▸ **SUPPLIED ENTRIES**:
------------------------------------

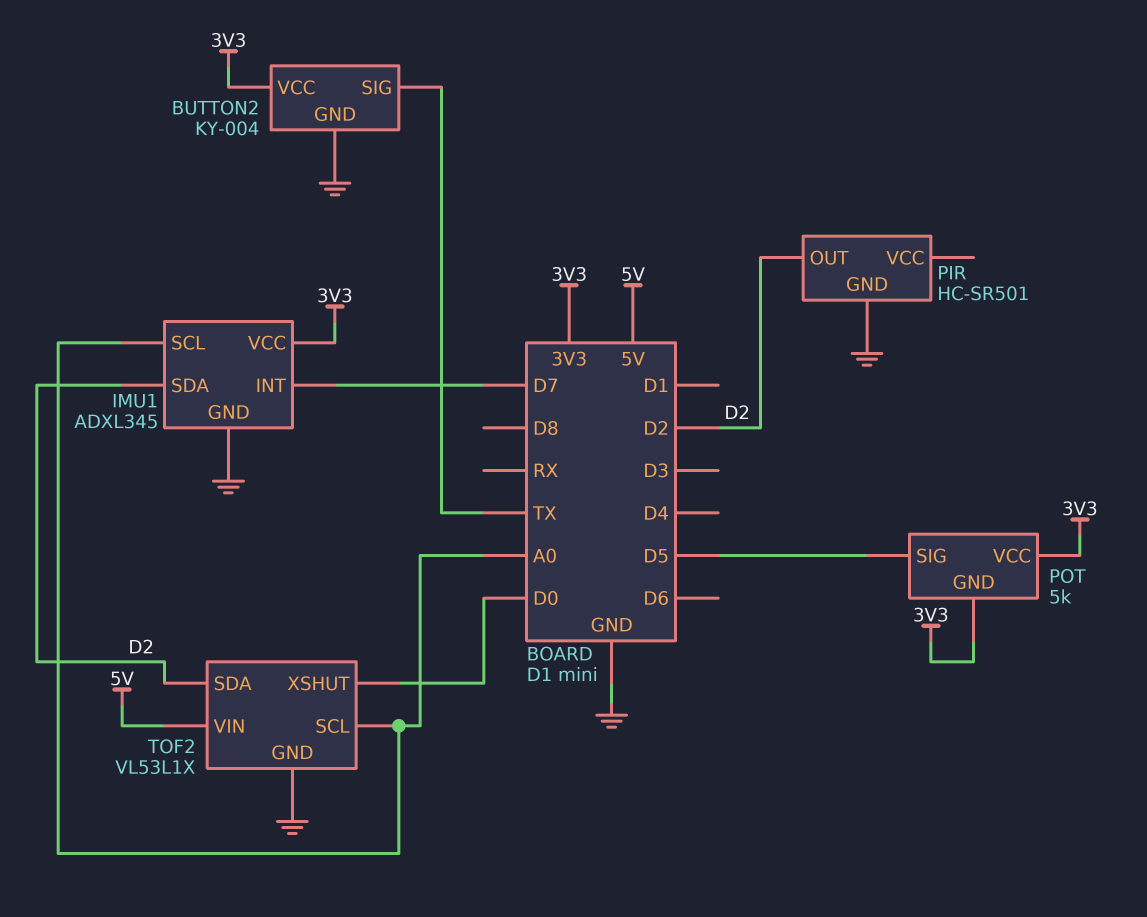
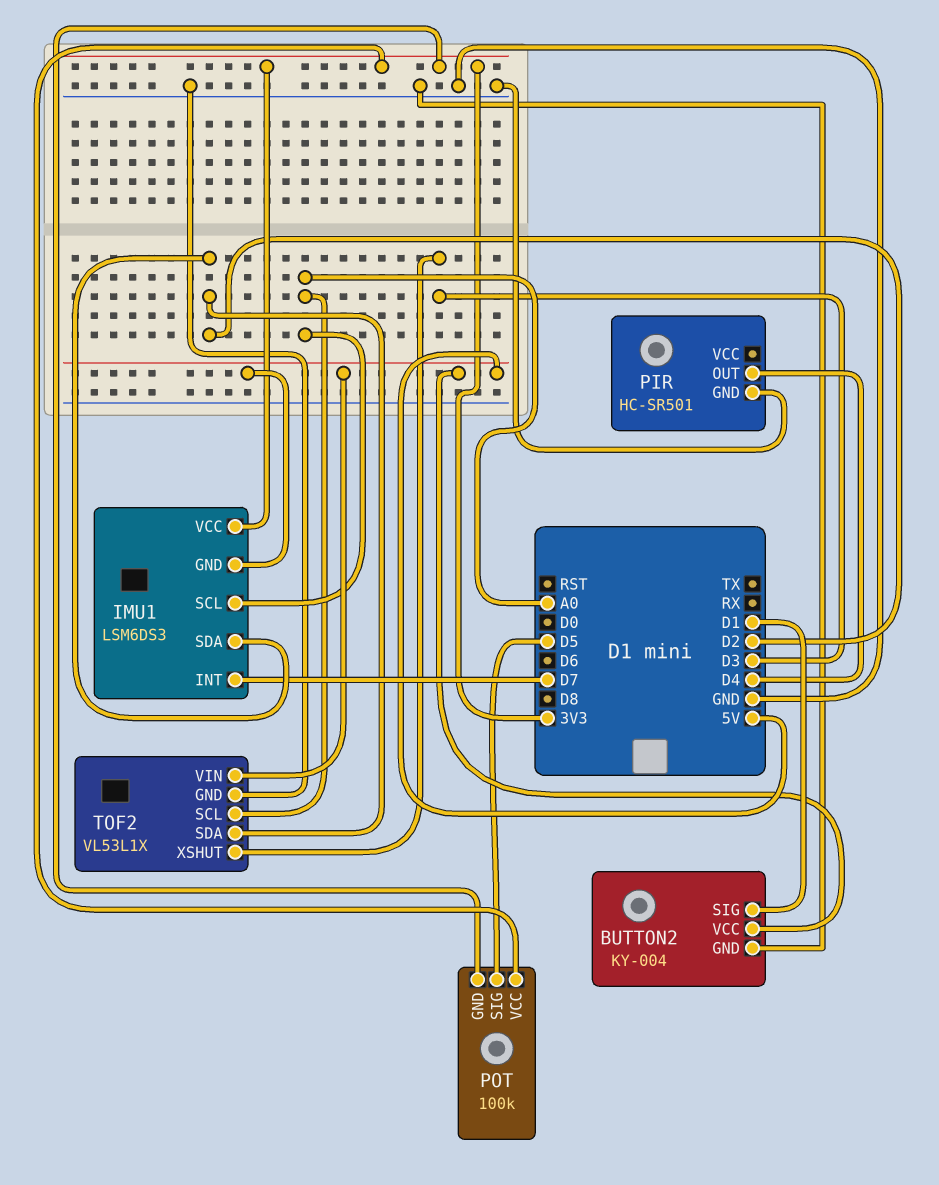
BUTTON2 pin SIG: TX -> D1
BUTTON2 pin VCC: 3V3 -> 5V
IMU1: ADXL345 -> LSM6DS3
IMU1 pin GND: GND -> 5V
PIR pin OUT: D2 -> D4
POT: 5k -> 100k
TOF2 pin XSHUT: D0 -> D3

------------------------------------

▸ **ASSIGNMENT**: The required output is the line containing "IMU1 pin GND: GND -> 5V" through the last line of the records above, each copied exactly and nothing more.

▸ **RESPONSE TO THE TASK**:
IMU1 pin GND: GND -> 5V
PIR pin OUT: D2 -> D4
POT: 5k -> 100k
TOF2 pin XSHUT: D0 -> D3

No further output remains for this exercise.